*EXERCISE AIM*. In the records below, find the line containing "green star: (509, 480)", then reproduce that line and every one after it to the end, exactly and alone.

*THE INPUT*.
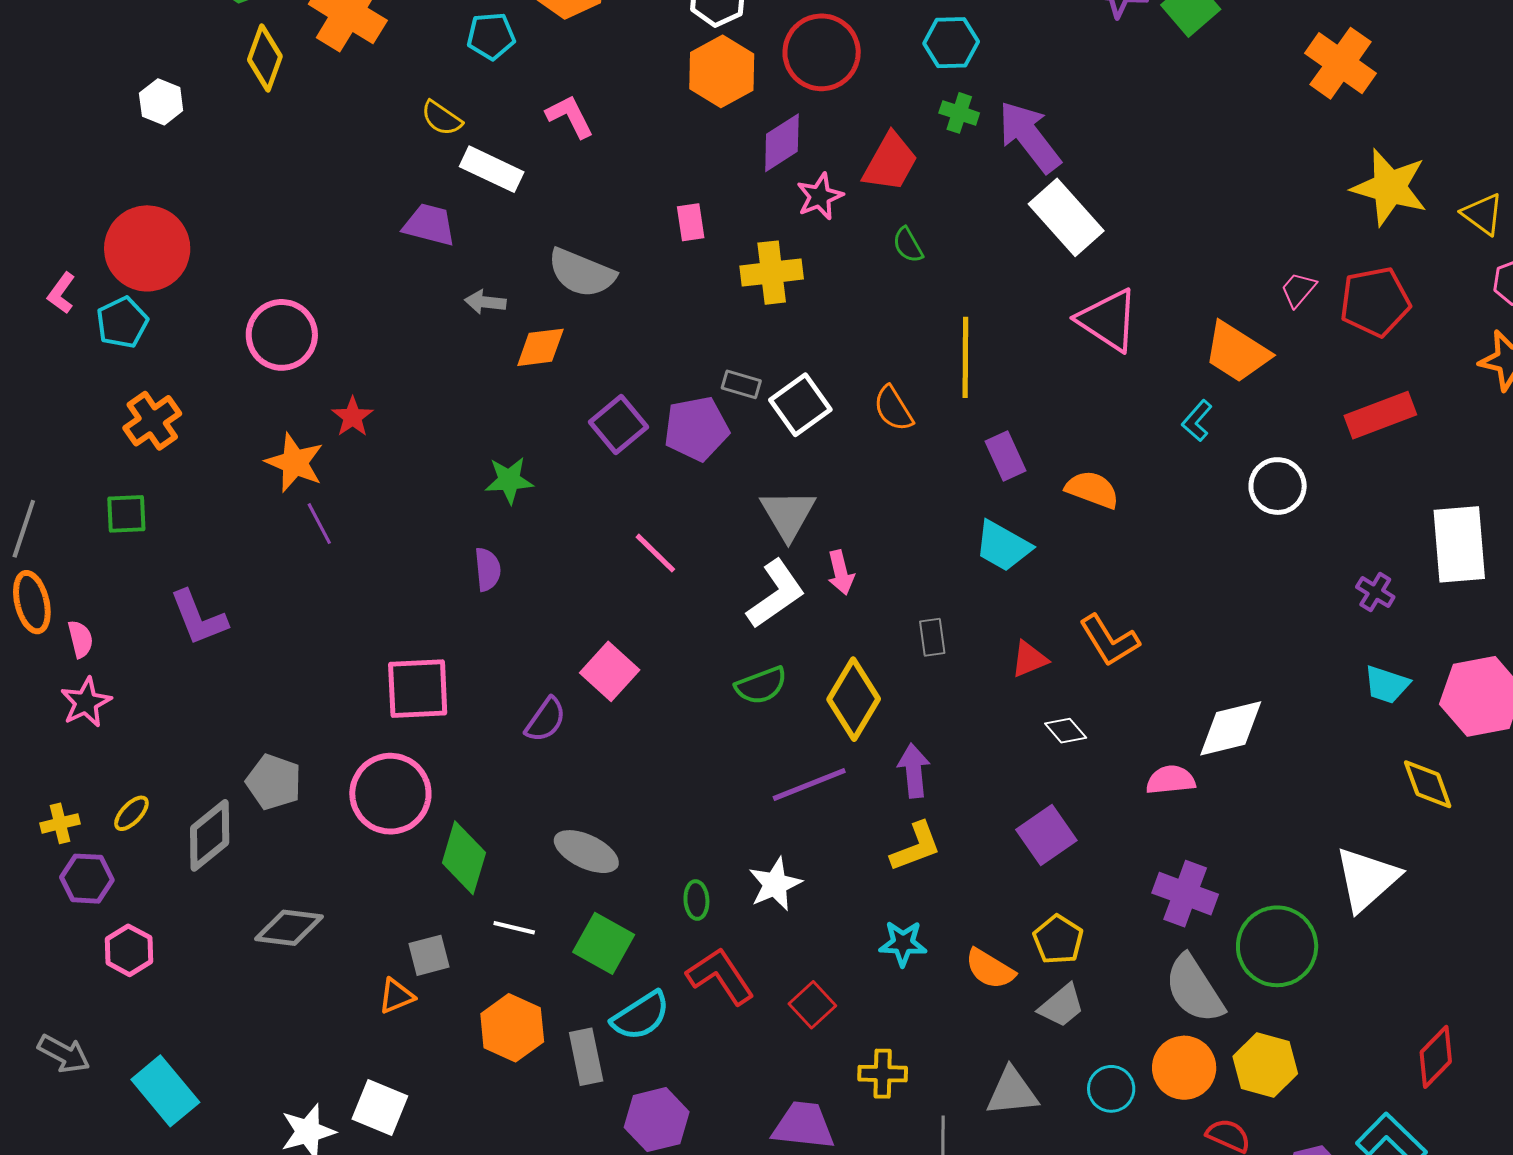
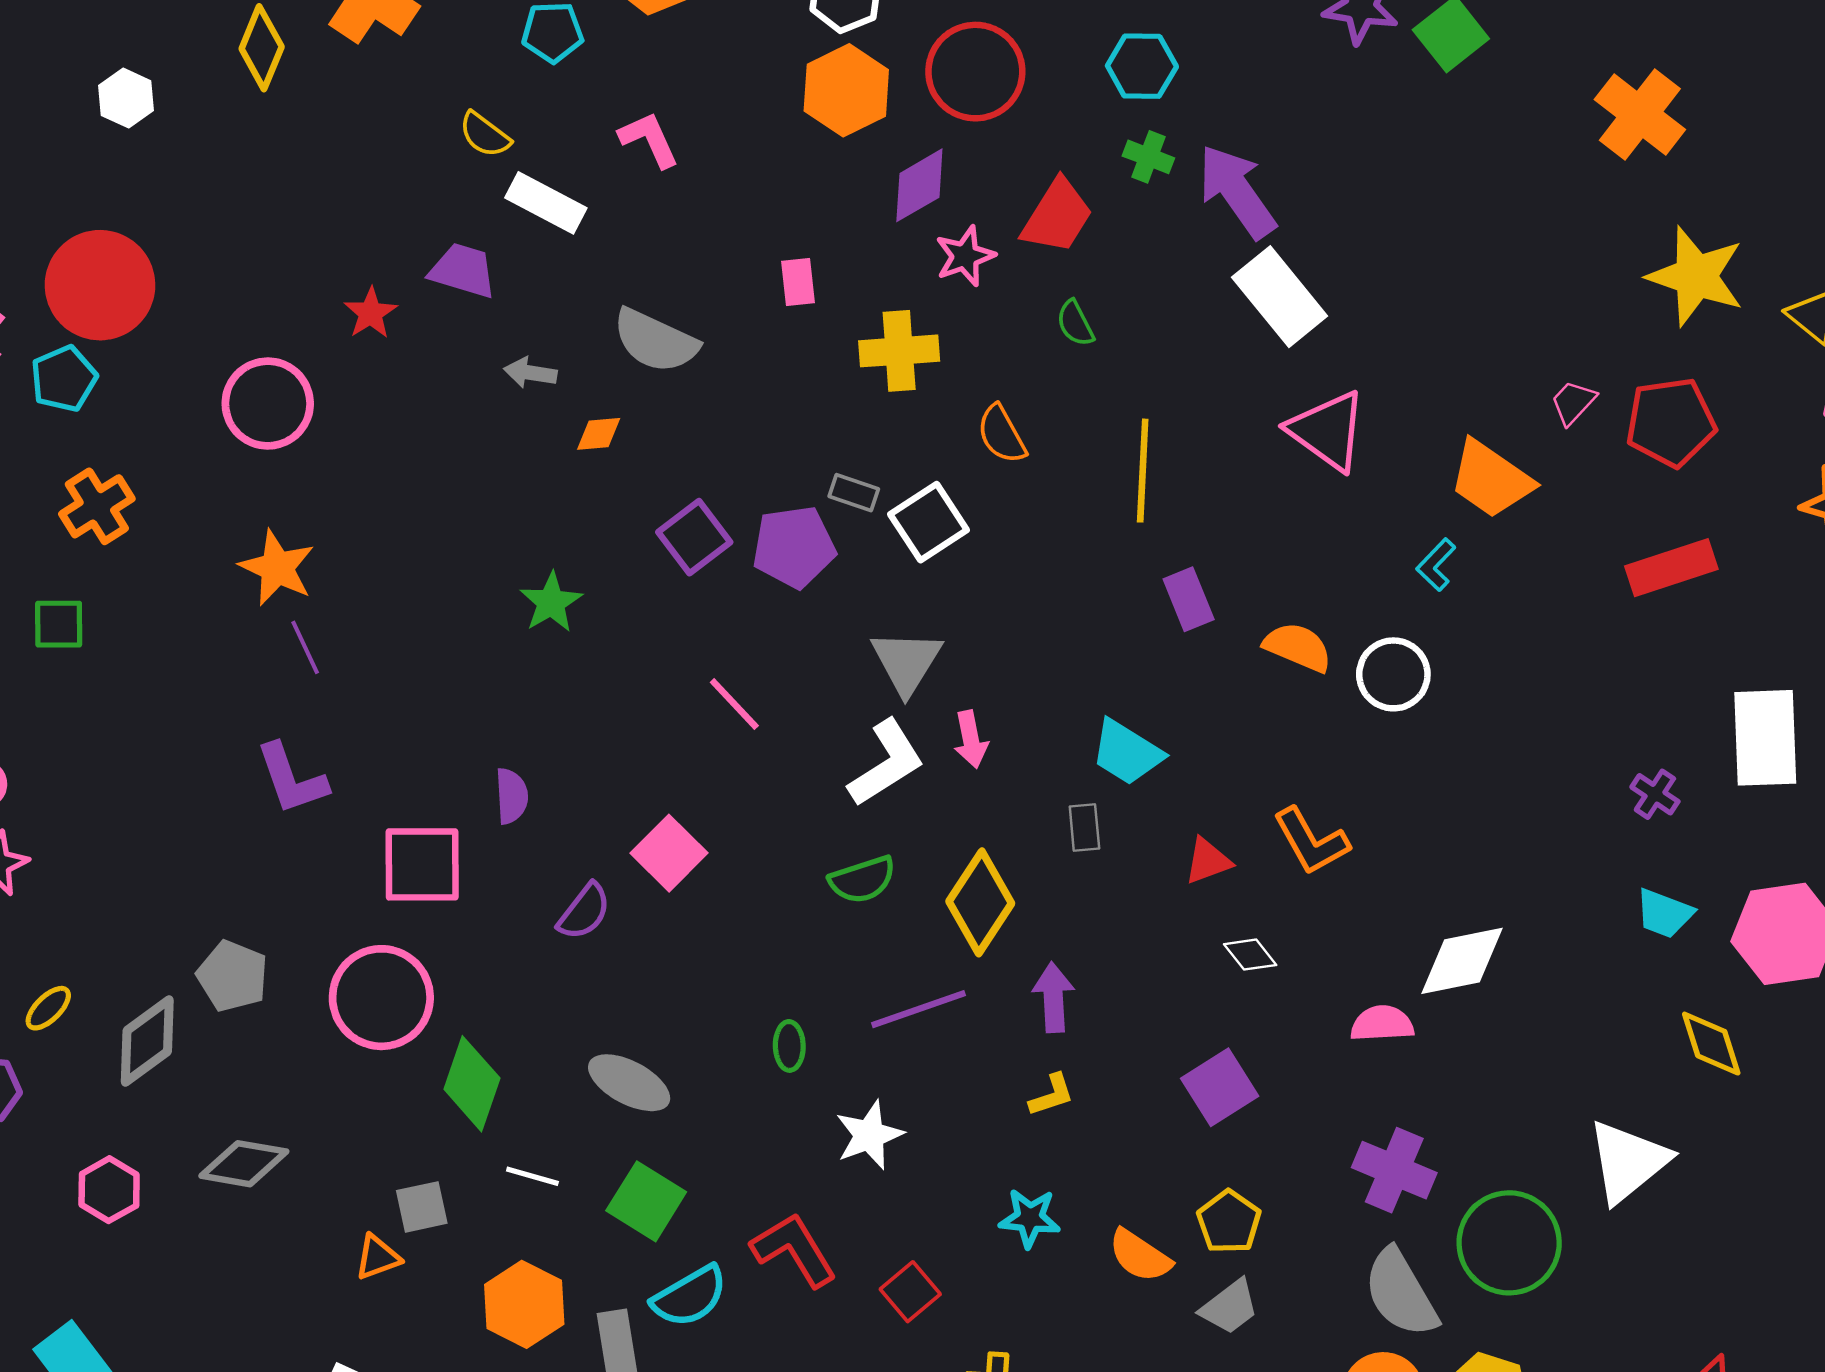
orange diamond: (540, 347) -> (599, 434), size x0.7
orange semicircle: (893, 409) -> (1002, 434), moved
red star: (353, 417) -> (371, 313), moved
green star: (509, 480) -> (551, 602), turned -30
white circle: (1278, 486) -> (1393, 674), moved
cyan trapezoid: (1003, 546) -> (1127, 752), moved
purple semicircle: (488, 569) -> (512, 796), moved
purple L-shape: (198, 618) -> (292, 779), moved
yellow L-shape: (916, 847) -> (1052, 1095), size x0.7
green ellipse: (696, 900) -> (789, 1046), moved
pink hexagon: (129, 950) -> (109, 1190), moved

*EXERCISE ANSWER*.
green star: (509, 480) -> (551, 602), turned -30
white circle: (1278, 486) -> (1393, 674), moved
cyan trapezoid: (1003, 546) -> (1127, 752), moved
purple semicircle: (488, 569) -> (512, 796), moved
purple L-shape: (198, 618) -> (292, 779), moved
yellow L-shape: (916, 847) -> (1052, 1095), size x0.7
green ellipse: (696, 900) -> (789, 1046), moved
pink hexagon: (129, 950) -> (109, 1190), moved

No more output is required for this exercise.